**Required work:**
All entries must come back exactly as given, with no pictures in the copy.

Colored geometric primitive data
⁂

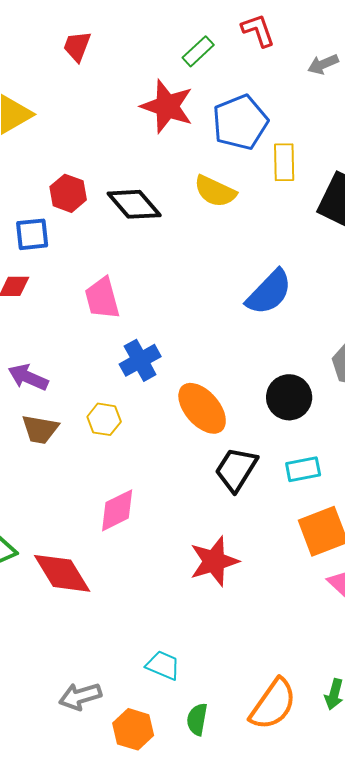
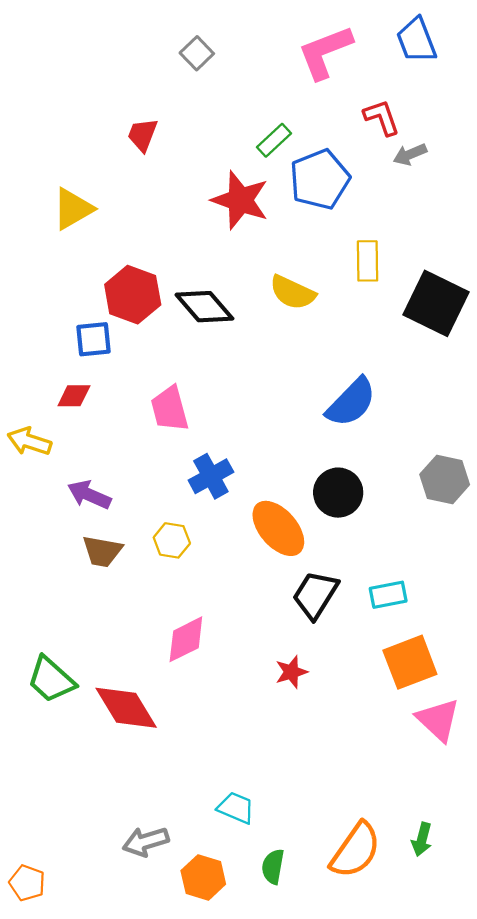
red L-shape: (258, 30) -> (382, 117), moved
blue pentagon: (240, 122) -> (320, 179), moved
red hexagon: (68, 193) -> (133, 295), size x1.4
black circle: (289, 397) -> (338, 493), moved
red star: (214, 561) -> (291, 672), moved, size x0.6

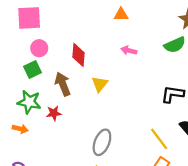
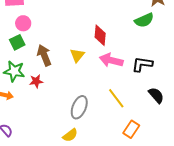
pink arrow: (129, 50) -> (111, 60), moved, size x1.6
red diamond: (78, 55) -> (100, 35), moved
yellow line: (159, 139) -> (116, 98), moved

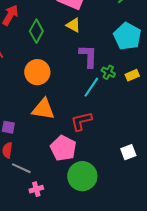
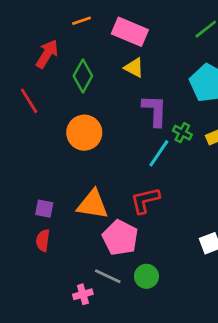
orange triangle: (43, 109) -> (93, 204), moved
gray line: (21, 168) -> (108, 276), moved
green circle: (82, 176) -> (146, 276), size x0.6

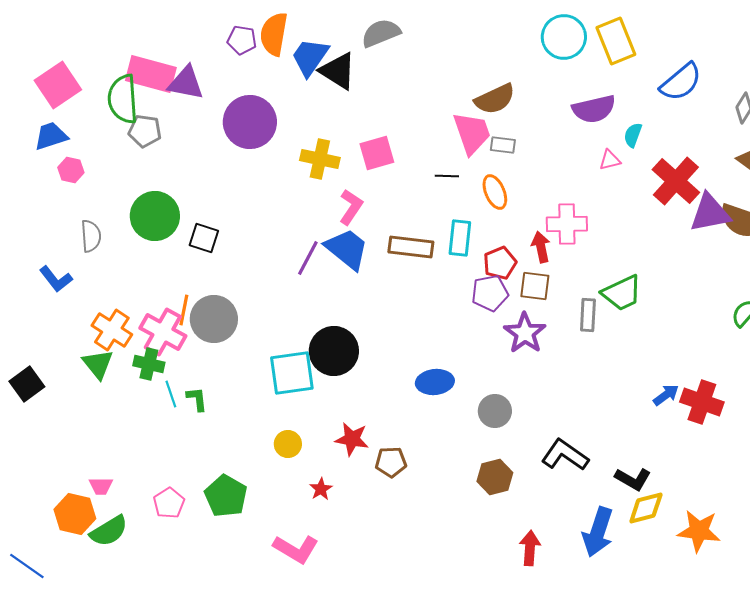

⁂

**Solution to the problem:**
red L-shape: (258, 30) -> (382, 117), moved
blue pentagon: (240, 122) -> (320, 179), moved
red hexagon: (68, 193) -> (133, 295), size x1.4
black circle: (289, 397) -> (338, 493), moved
red star: (214, 561) -> (291, 672), moved, size x0.6

pink arrow: (129, 50) -> (111, 60), moved, size x1.6
red diamond: (78, 55) -> (100, 35), moved
yellow line: (159, 139) -> (116, 98), moved

orange triangle: (43, 109) -> (93, 204), moved
gray line: (21, 168) -> (108, 276), moved
green circle: (82, 176) -> (146, 276), size x0.6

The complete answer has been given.